◆ About this task ◆
Copy nothing but the lines running from the one containing "(283, 201) = (192, 190): yellow" through the end of the listing below. Drop the pictures.

◆ Entries provided ◆
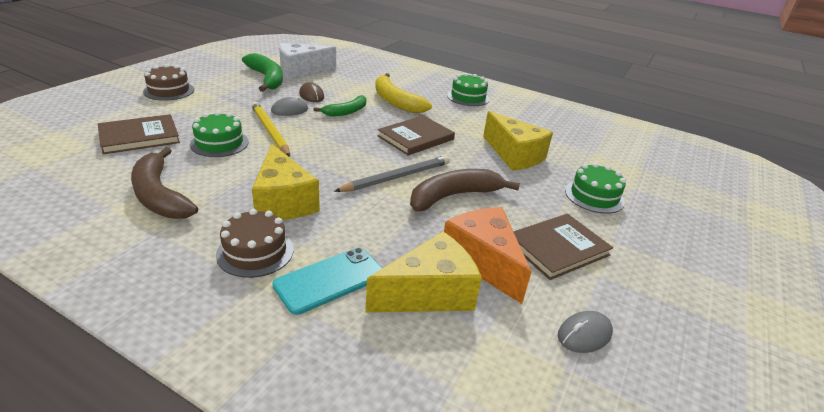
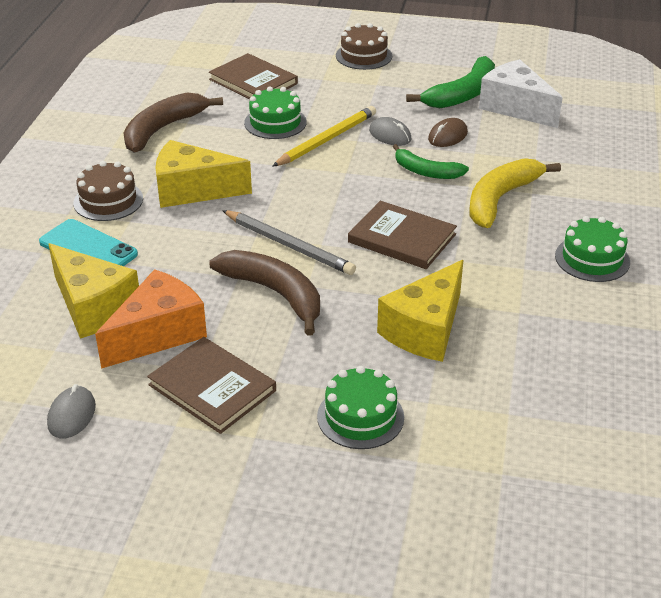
camera: 75 degrees right, 5 degrees up
(283, 201) = (192, 190): yellow cheese -> yellow cheese turned 45 degrees clockwise
(584, 334) = (72, 415): grey mouse -> grey mouse turned 60 degrees clockwise

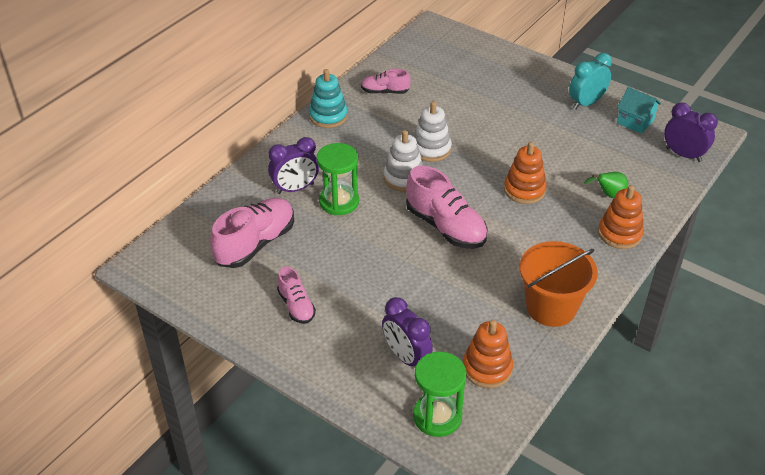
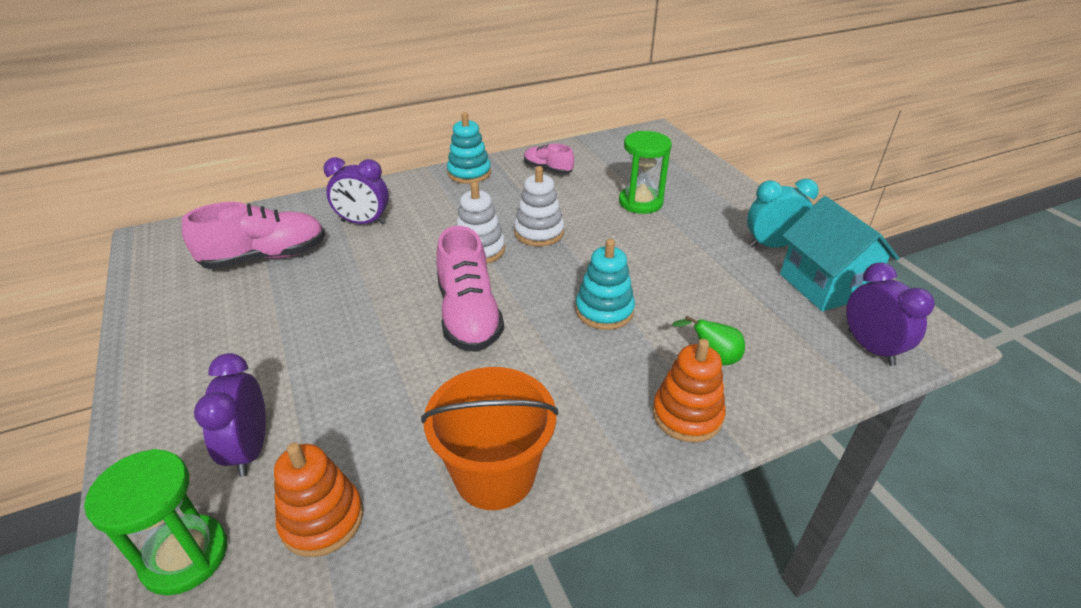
camera: 30 degrees right, 5 degrees down
(296, 306) = (220, 333): pink shoe -> none
(339, 202) = (388, 249): green hourglass -> green hourglass (640, 202)
(524, 190) = (604, 311): orange stacking toy -> turquoise stacking toy
(635, 122) = (825, 285): turquoise house -> turquoise house, size x1.61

◆ Exercise result ◆
(283, 201) = (192, 190): yellow cheese -> yellow cheese turned 45 degrees clockwise
(584, 334) = (72, 415): grey mouse -> grey mouse turned 60 degrees clockwise

camera: 30 degrees right, 5 degrees down
(296, 306) = (220, 333): pink shoe -> none
(339, 202) = (388, 249): green hourglass -> green hourglass (640, 202)
(524, 190) = (604, 311): orange stacking toy -> turquoise stacking toy
(635, 122) = (825, 285): turquoise house -> turquoise house, size x1.61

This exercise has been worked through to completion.